↓

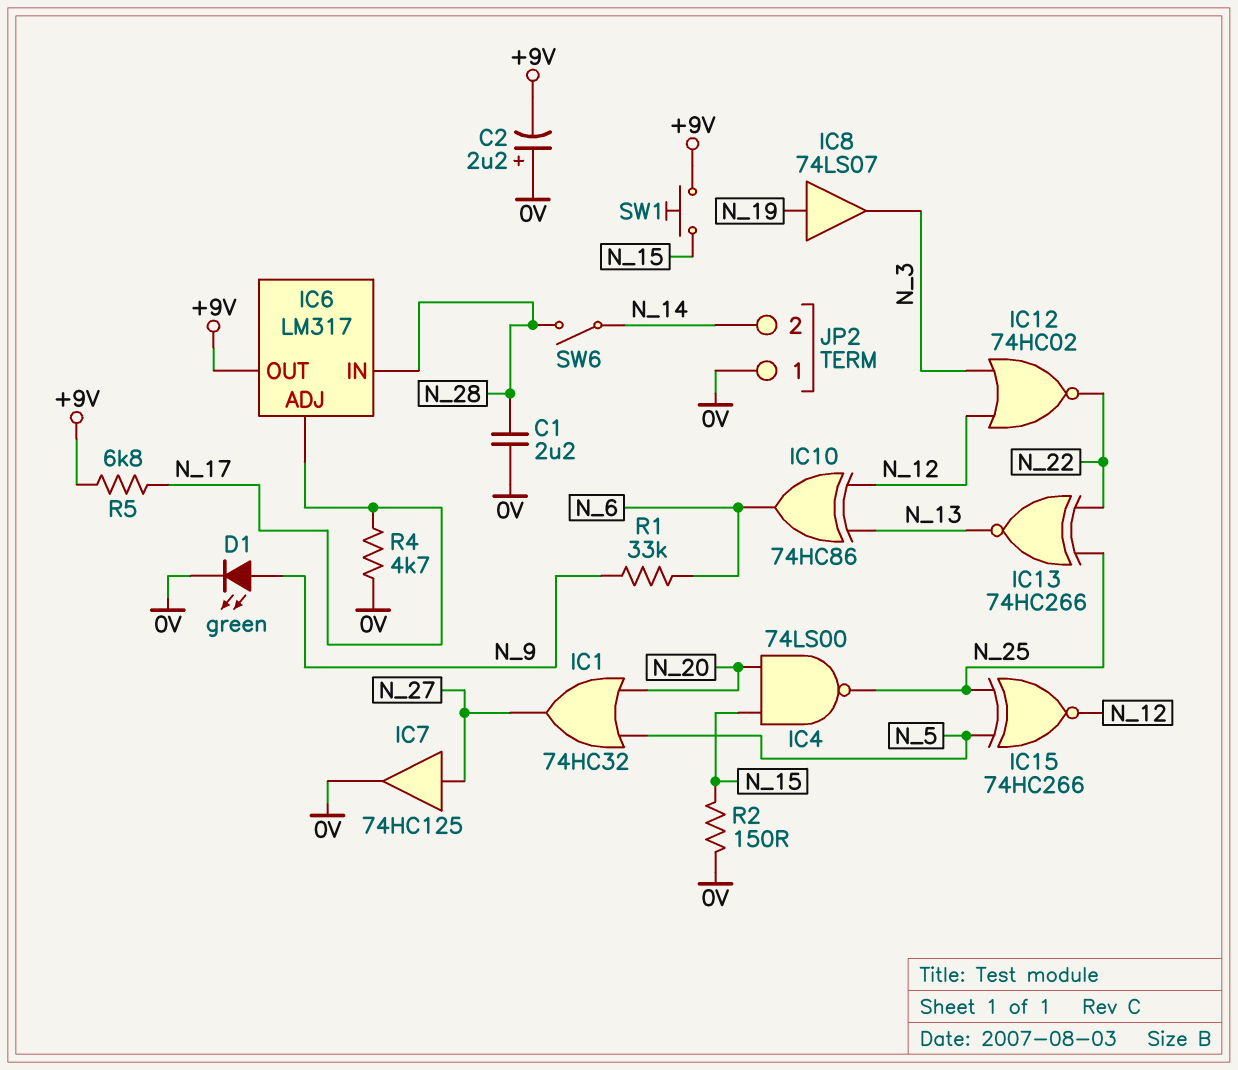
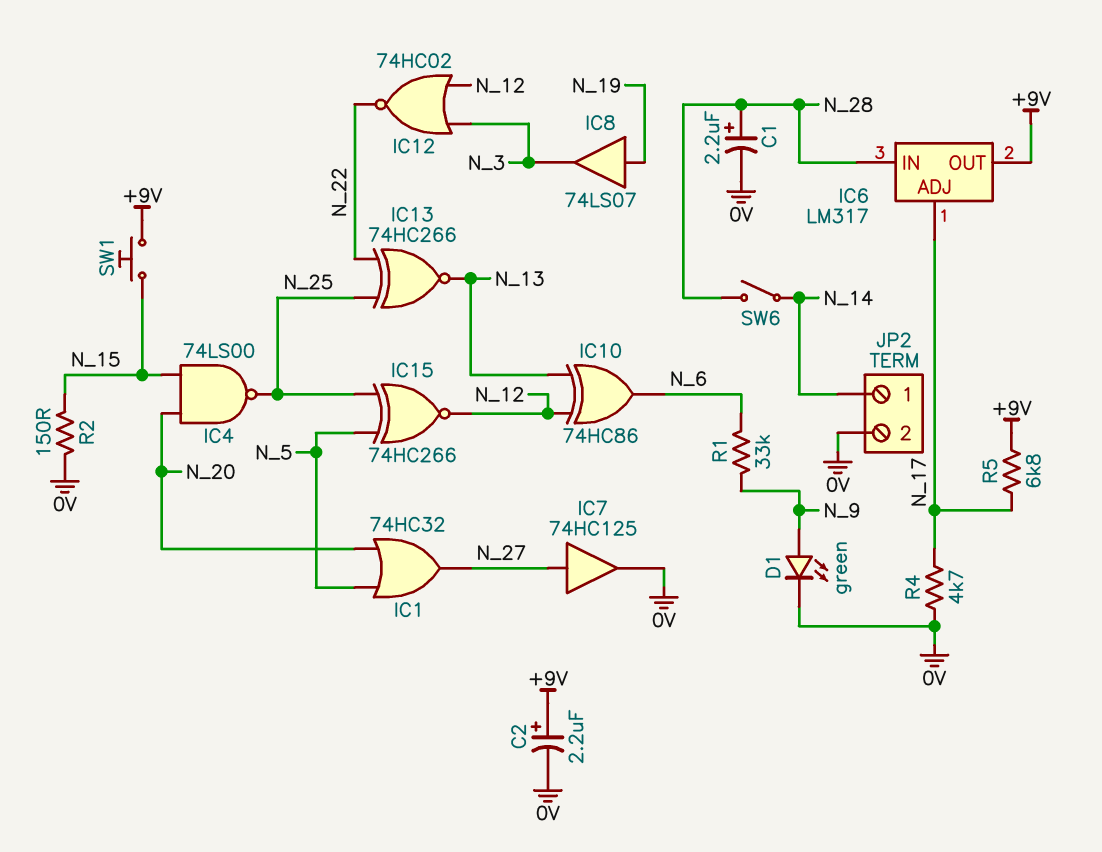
C1: 2.2uF (0V, N_28) -> 2.2uF (plus N_28, minus 0V)
C2: 2.2uF (plus 0V, minus +9V) -> 2.2uF (plus +9V, minus 0V)
JP2 pin 1: 0V -> N_14
JP2 pin 2: N_14 -> 0V

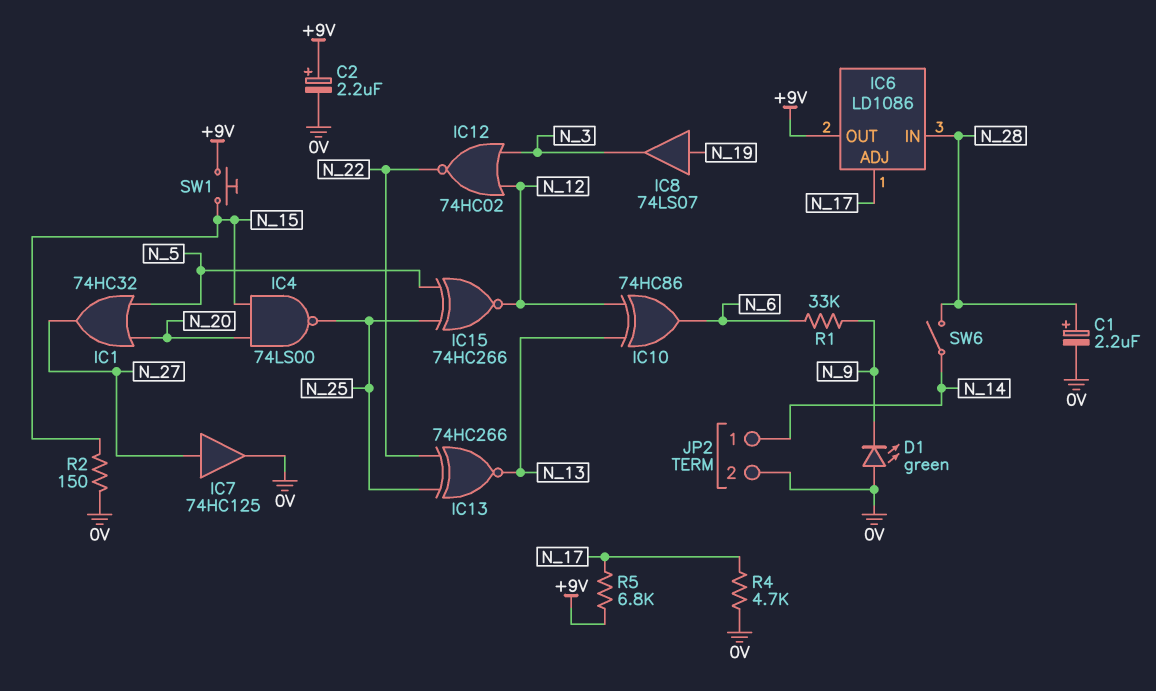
D1: LED green (A N_9, K 0V) -> LED green (A 0V, K N_9)
IC6: LM317 -> LD1086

↑

### Assignment
Excluding the pictures, output every entry above without alteration.

### Task solution
C1: 2.2uF (0V, N_28) -> 2.2uF (plus N_28, minus 0V)
C2: 2.2uF (plus 0V, minus +9V) -> 2.2uF (plus +9V, minus 0V)
JP2 pin 1: 0V -> N_14
JP2 pin 2: N_14 -> 0V

D1: LED green (A N_9, K 0V) -> LED green (A 0V, K N_9)
IC6: LM317 -> LD1086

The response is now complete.